(Scene image comparisons)
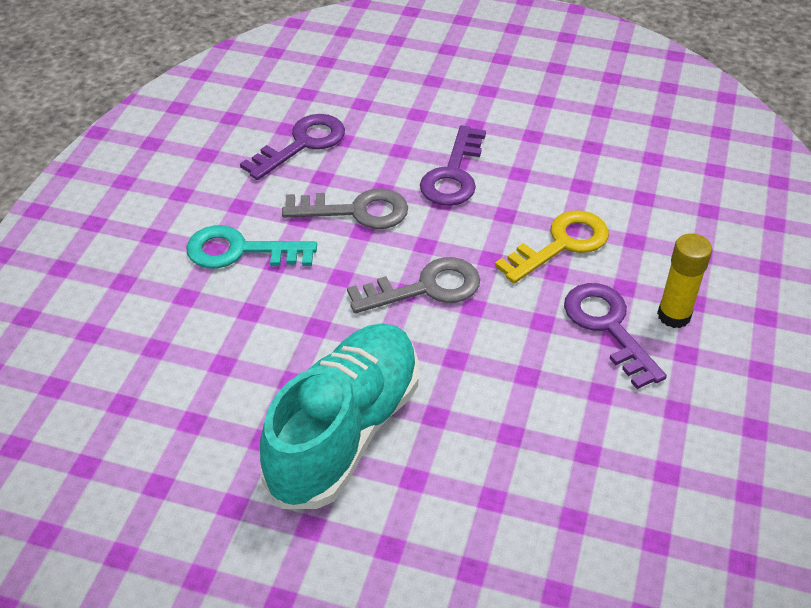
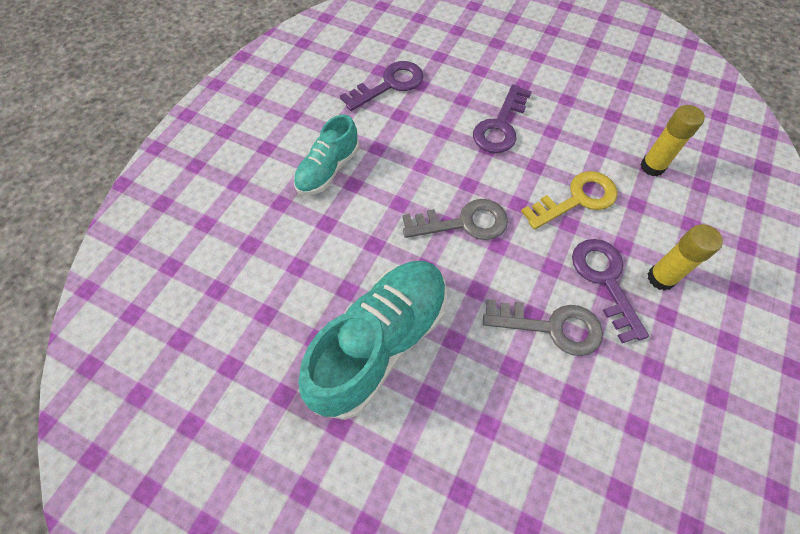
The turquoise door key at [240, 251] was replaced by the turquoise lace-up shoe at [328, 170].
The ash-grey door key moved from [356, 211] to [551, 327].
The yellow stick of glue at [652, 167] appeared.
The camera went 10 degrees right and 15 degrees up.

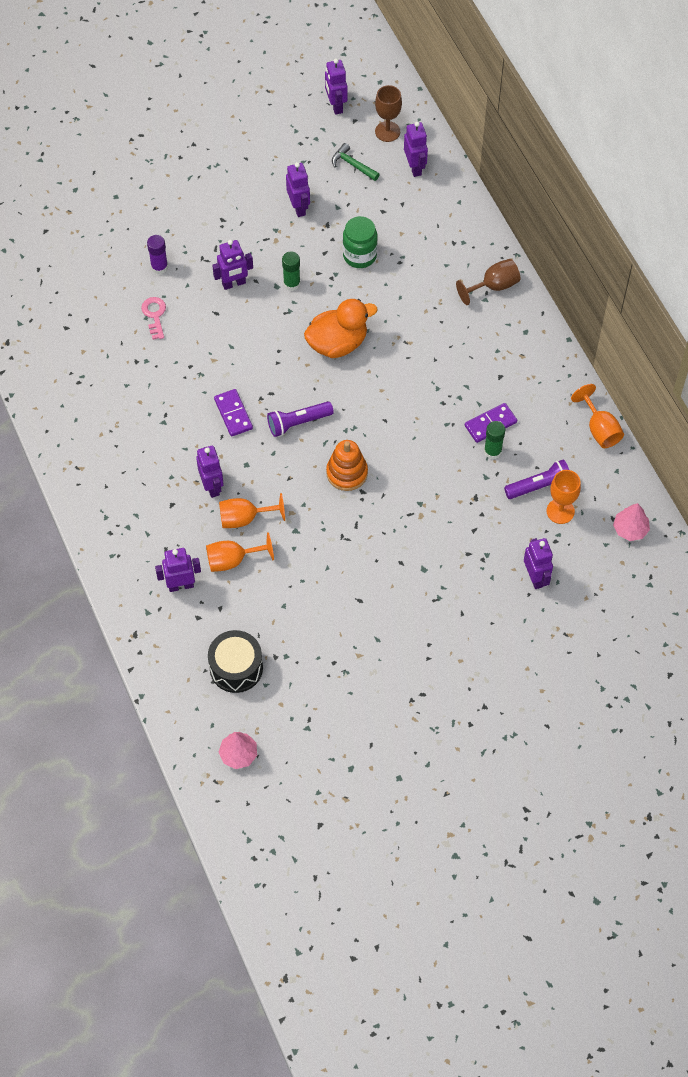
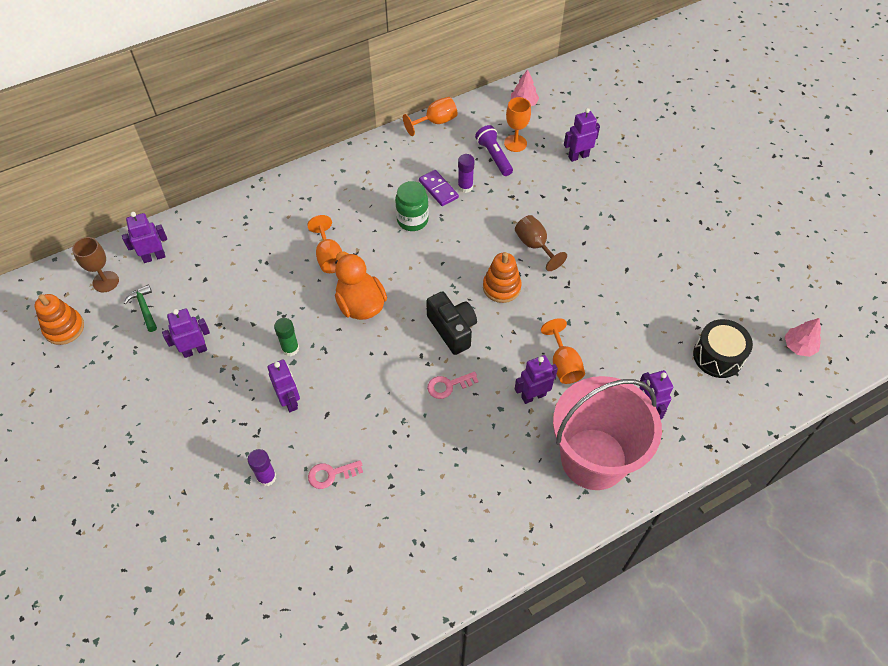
The orange wine glass moved from [232, 560] to [329, 257].
The purple domino piece at [233, 414] was replaced by the pink door key at [448, 386].
The purple flashlight at [298, 423] was replaced by the black photo camera at [452, 329].
The purple robot at [335, 106] was replaced by the orange stacking toy at [64, 328].
The emerald hammer at [352, 165] turned 120 degrees clockwise.
The emerald jam jar moved from [359, 255] to [412, 220].
The dark brown wine glass moved from [494, 286] to [535, 245].
The emerald stick of glue at [492, 451] became the purple stick of glue at [465, 187].
The pink sand bucket at [593, 459] appeared.
The camera went 95 degrees left and 5 degrees down.

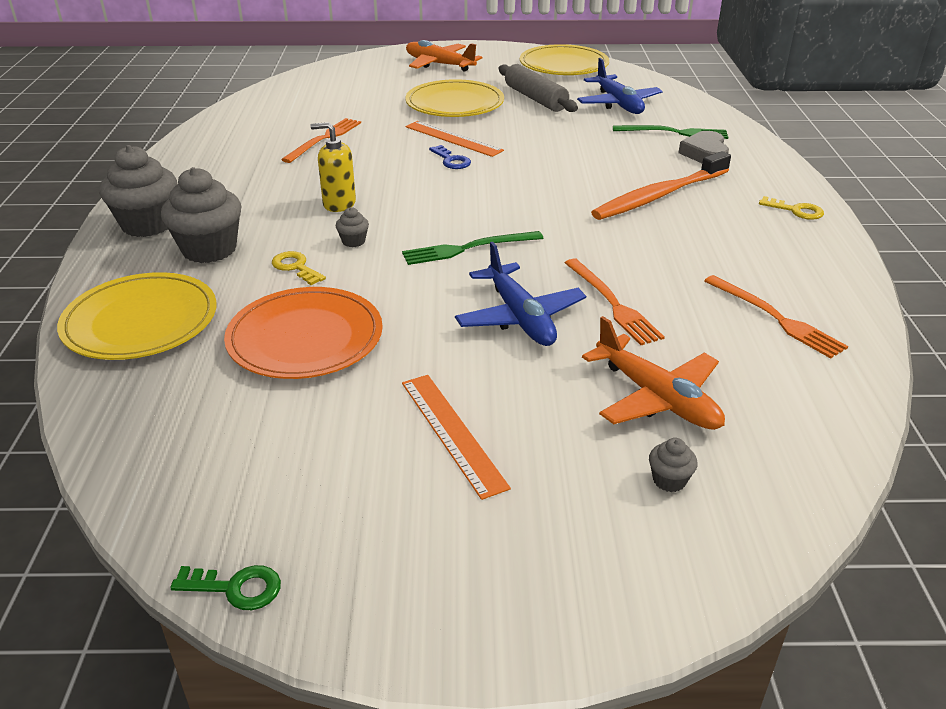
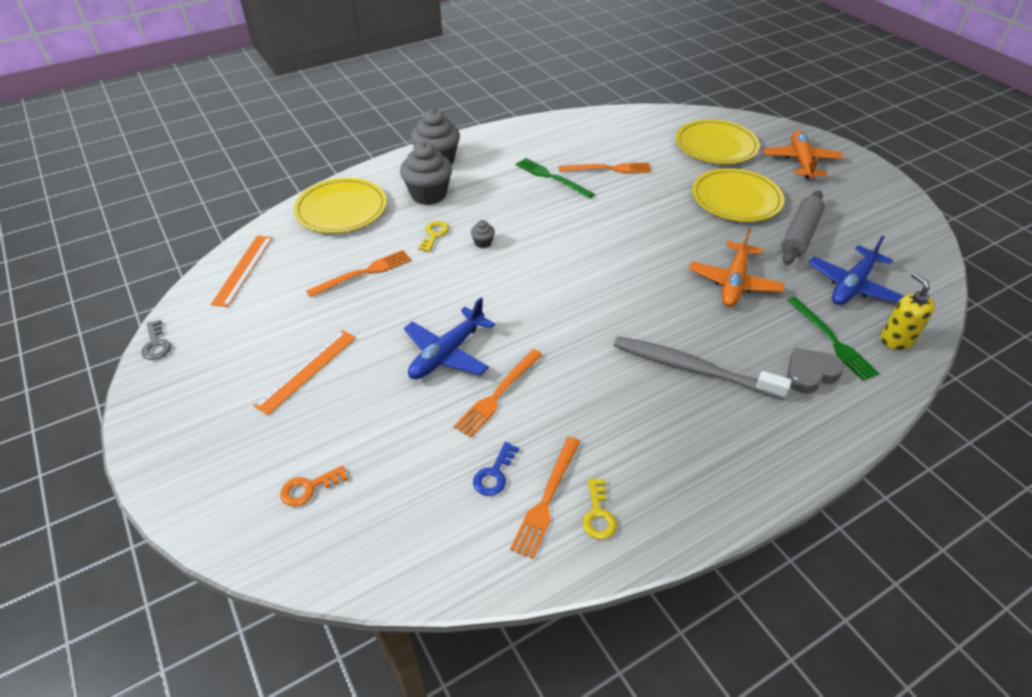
The emerald door key at [236, 588] became the ash-grey door key at [156, 344].
The orange dinner plate at [305, 338] was replaced by the orange dinner fork at [363, 273].
The yellow pump bottle moved from [339, 204] to [896, 340].
The emerald dinner fork moved from [468, 248] to [551, 177].
The orange ruler moved from [453, 138] to [243, 270].
The royal blue door key moved from [451, 160] to [494, 474].
The yellow dinner plate moved from [563, 65] to [716, 145].
The orange toy plane moved from [657, 398] to [734, 282].
The orange tooth brush at [659, 196] became the ash-grey tooth brush at [692, 368].
The ash-grey muffin at [669, 480] was replaced by the orange door key at [309, 488].
The yellow door key moved from [796, 210] to [598, 514].
The camera went 60 degrees right and 10 degrees up.

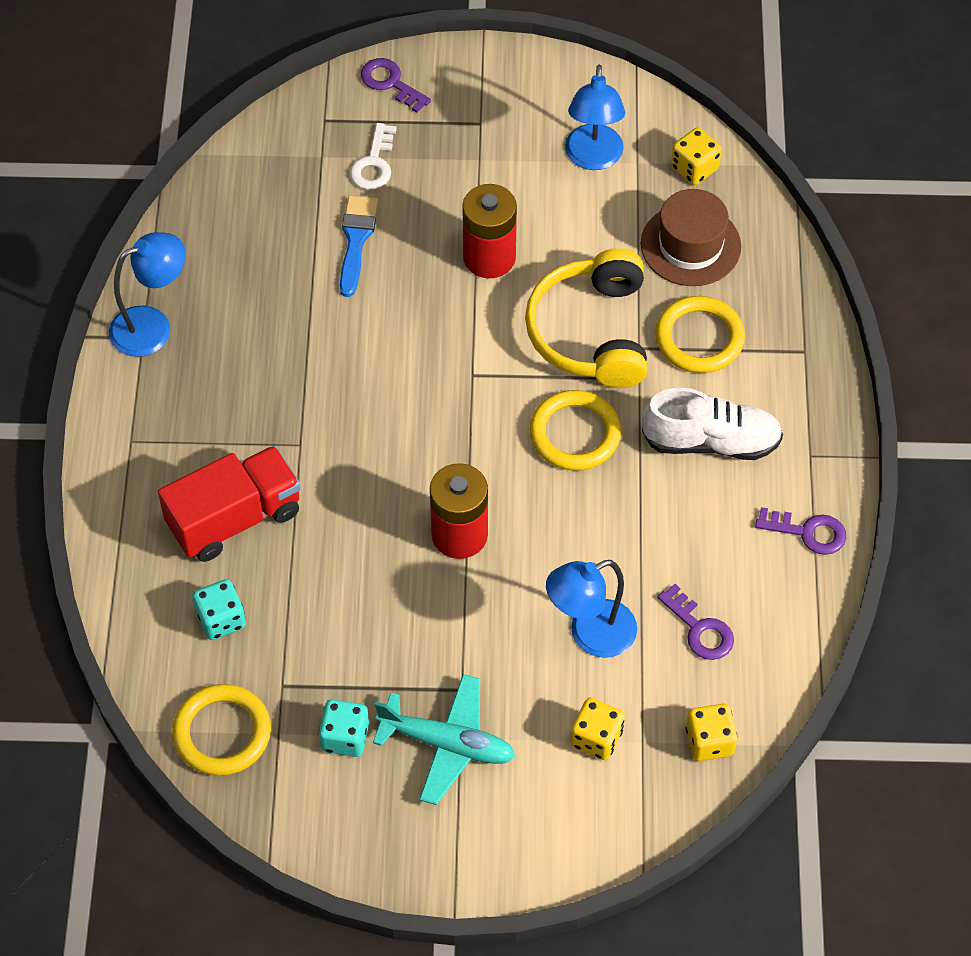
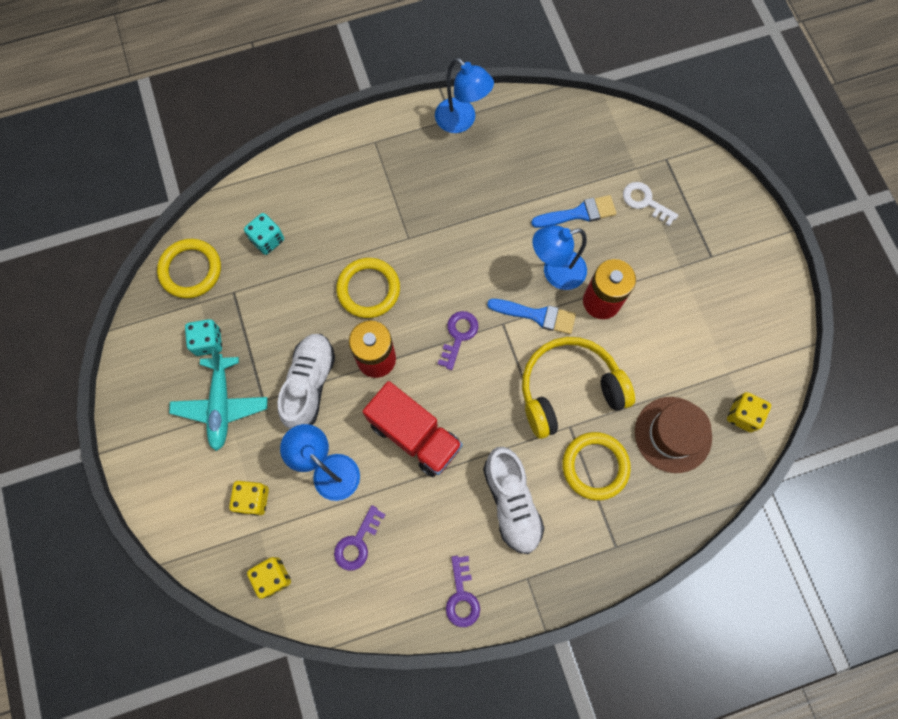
The scarlet toy truck moved from [234, 518] to [415, 435].
The white door key at [374, 163] turned 45 degrees clockwise.
The purple door key moved from [390, 83] to [458, 335].
The yellow ring moved from [575, 434] to [368, 289].
The royal blue lamp moved from [593, 158] to [555, 272].
The white lace-up shoe at [309, 384] appeared.
The royal blue brush at [537, 315] appeared.
The camera went 70 degrees right and 15 degrees up.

Exercise prompt » All the records need to be set down word for word, with the images left out.

Result of the task »
The turquoise door key at [240, 251] was replaced by the turquoise lace-up shoe at [328, 170].
The ash-grey door key moved from [356, 211] to [551, 327].
The yellow stick of glue at [652, 167] appeared.
The camera went 10 degrees right and 15 degrees up.

The orange wine glass moved from [232, 560] to [329, 257].
The purple domino piece at [233, 414] was replaced by the pink door key at [448, 386].
The purple flashlight at [298, 423] was replaced by the black photo camera at [452, 329].
The purple robot at [335, 106] was replaced by the orange stacking toy at [64, 328].
The emerald hammer at [352, 165] turned 120 degrees clockwise.
The emerald jam jar moved from [359, 255] to [412, 220].
The dark brown wine glass moved from [494, 286] to [535, 245].
The emerald stick of glue at [492, 451] became the purple stick of glue at [465, 187].
The pink sand bucket at [593, 459] appeared.
The camera went 95 degrees left and 5 degrees down.

The emerald door key at [236, 588] became the ash-grey door key at [156, 344].
The orange dinner plate at [305, 338] was replaced by the orange dinner fork at [363, 273].
The yellow pump bottle moved from [339, 204] to [896, 340].
The emerald dinner fork moved from [468, 248] to [551, 177].
The orange ruler moved from [453, 138] to [243, 270].
The royal blue door key moved from [451, 160] to [494, 474].
The yellow dinner plate moved from [563, 65] to [716, 145].
The orange toy plane moved from [657, 398] to [734, 282].
The orange tooth brush at [659, 196] became the ash-grey tooth brush at [692, 368].
The ash-grey muffin at [669, 480] was replaced by the orange door key at [309, 488].
The yellow door key moved from [796, 210] to [598, 514].
The camera went 60 degrees right and 10 degrees up.

The scarlet toy truck moved from [234, 518] to [415, 435].
The white door key at [374, 163] turned 45 degrees clockwise.
The purple door key moved from [390, 83] to [458, 335].
The yellow ring moved from [575, 434] to [368, 289].
The royal blue lamp moved from [593, 158] to [555, 272].
The white lace-up shoe at [309, 384] appeared.
The royal blue brush at [537, 315] appeared.
The camera went 70 degrees right and 15 degrees up.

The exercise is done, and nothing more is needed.